Exercise requirements: The required output is the line containing "U1 pin TEST: MODE -> none" through the final line of the material below, printed exactly, with no other lines.
-- Opening Marker --
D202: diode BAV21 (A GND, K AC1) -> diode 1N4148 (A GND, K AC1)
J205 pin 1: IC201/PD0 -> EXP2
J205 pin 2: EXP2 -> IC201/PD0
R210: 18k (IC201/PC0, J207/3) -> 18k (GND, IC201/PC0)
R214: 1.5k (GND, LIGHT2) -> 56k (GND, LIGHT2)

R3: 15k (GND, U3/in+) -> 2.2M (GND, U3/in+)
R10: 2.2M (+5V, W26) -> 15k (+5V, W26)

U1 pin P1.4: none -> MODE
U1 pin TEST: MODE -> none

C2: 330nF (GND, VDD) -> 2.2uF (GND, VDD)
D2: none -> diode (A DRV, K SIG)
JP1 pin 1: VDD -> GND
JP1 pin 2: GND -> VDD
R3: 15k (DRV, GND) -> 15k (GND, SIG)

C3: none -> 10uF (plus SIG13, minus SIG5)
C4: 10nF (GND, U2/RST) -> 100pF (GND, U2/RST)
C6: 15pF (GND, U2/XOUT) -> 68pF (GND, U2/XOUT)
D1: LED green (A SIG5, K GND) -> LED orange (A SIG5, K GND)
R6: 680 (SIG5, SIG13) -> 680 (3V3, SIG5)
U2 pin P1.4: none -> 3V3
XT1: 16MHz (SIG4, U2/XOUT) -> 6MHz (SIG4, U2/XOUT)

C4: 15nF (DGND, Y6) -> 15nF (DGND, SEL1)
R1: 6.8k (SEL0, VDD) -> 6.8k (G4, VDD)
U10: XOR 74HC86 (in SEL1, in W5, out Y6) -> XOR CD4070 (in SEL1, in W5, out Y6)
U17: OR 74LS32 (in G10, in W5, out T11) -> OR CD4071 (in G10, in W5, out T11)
-- Closing Marker --
Reply to the exercise:
U1 pin TEST: MODE -> none

C2: 330nF (GND, VDD) -> 2.2uF (GND, VDD)
D2: none -> diode (A DRV, K SIG)
JP1 pin 1: VDD -> GND
JP1 pin 2: GND -> VDD
R3: 15k (DRV, GND) -> 15k (GND, SIG)

C3: none -> 10uF (plus SIG13, minus SIG5)
C4: 10nF (GND, U2/RST) -> 100pF (GND, U2/RST)
C6: 15pF (GND, U2/XOUT) -> 68pF (GND, U2/XOUT)
D1: LED green (A SIG5, K GND) -> LED orange (A SIG5, K GND)
R6: 680 (SIG5, SIG13) -> 680 (3V3, SIG5)
U2 pin P1.4: none -> 3V3
XT1: 16MHz (SIG4, U2/XOUT) -> 6MHz (SIG4, U2/XOUT)

C4: 15nF (DGND, Y6) -> 15nF (DGND, SEL1)
R1: 6.8k (SEL0, VDD) -> 6.8k (G4, VDD)
U10: XOR 74HC86 (in SEL1, in W5, out Y6) -> XOR CD4070 (in SEL1, in W5, out Y6)
U17: OR 74LS32 (in G10, in W5, out T11) -> OR CD4071 (in G10, in W5, out T11)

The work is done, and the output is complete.